:: GIVEN REQUEST ::
Copy every line of the entries below word for word, leaving out the pictures.

---------- EXERCISE MATERIAL

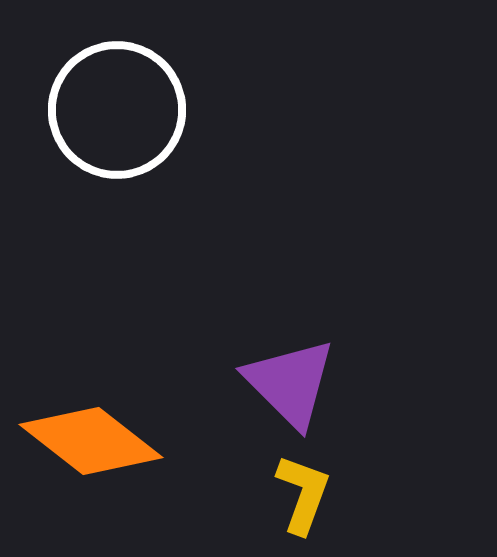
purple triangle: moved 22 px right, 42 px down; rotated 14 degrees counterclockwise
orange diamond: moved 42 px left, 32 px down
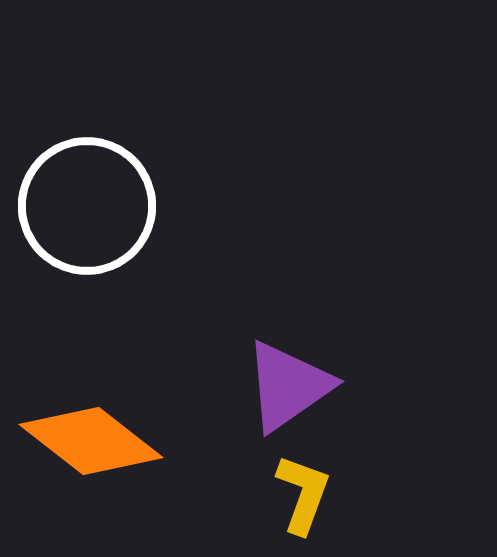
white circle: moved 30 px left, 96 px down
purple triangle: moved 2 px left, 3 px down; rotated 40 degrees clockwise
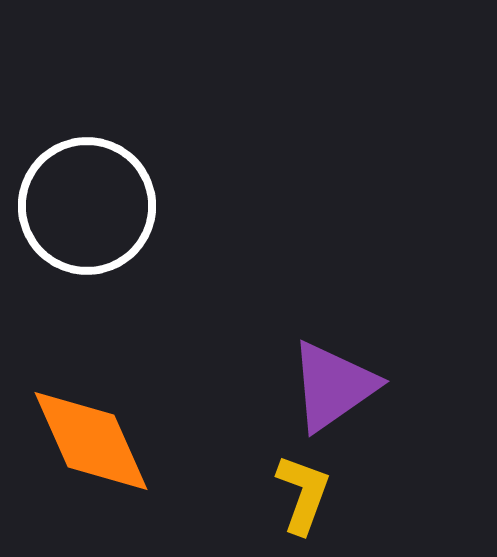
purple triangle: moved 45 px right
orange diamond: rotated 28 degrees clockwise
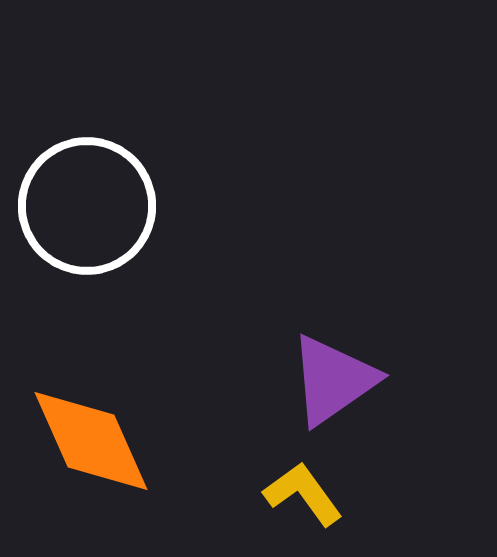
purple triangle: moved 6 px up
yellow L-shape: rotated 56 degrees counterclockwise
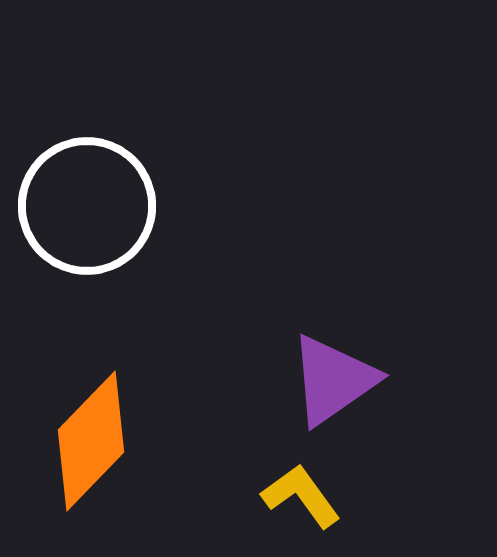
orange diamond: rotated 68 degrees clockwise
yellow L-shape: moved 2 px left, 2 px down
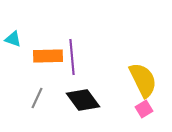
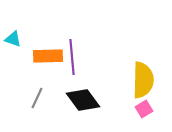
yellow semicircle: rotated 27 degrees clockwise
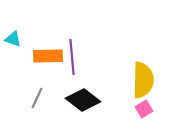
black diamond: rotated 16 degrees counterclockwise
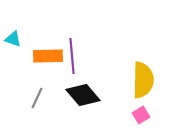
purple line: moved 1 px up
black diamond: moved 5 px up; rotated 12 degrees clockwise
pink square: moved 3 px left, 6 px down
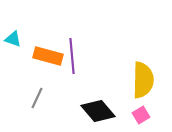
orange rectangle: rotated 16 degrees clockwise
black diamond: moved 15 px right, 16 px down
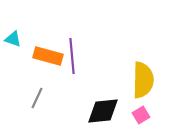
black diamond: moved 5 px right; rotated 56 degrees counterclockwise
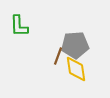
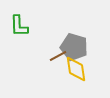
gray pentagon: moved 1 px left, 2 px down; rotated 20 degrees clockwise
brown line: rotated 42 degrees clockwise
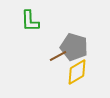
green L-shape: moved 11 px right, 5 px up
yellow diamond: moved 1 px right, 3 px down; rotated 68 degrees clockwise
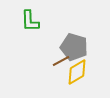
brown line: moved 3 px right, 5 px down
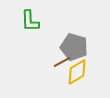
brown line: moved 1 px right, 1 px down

--------------------

:: FINAL ANSWER ::
purple triangle: moved 22 px right, 42 px down; rotated 14 degrees counterclockwise
orange diamond: moved 42 px left, 32 px down
white circle: moved 30 px left, 96 px down
purple triangle: moved 2 px left, 3 px down; rotated 40 degrees clockwise
purple triangle: moved 45 px right
orange diamond: rotated 28 degrees clockwise
purple triangle: moved 6 px up
yellow L-shape: rotated 56 degrees counterclockwise
orange diamond: rotated 68 degrees clockwise
yellow L-shape: moved 2 px left, 2 px down
yellow semicircle: rotated 27 degrees clockwise
black diamond: rotated 16 degrees counterclockwise
purple line: moved 1 px up
black diamond: moved 5 px up; rotated 12 degrees clockwise
pink square: moved 3 px left, 6 px down
orange rectangle: rotated 16 degrees clockwise
black diamond: moved 15 px right, 16 px down
black diamond: moved 5 px right; rotated 56 degrees counterclockwise
gray pentagon: moved 1 px left, 2 px down; rotated 20 degrees clockwise
brown line: rotated 42 degrees clockwise
green L-shape: moved 11 px right, 5 px up
yellow diamond: moved 1 px right, 3 px down; rotated 68 degrees clockwise
brown line: moved 3 px right, 5 px down
brown line: moved 1 px right, 1 px down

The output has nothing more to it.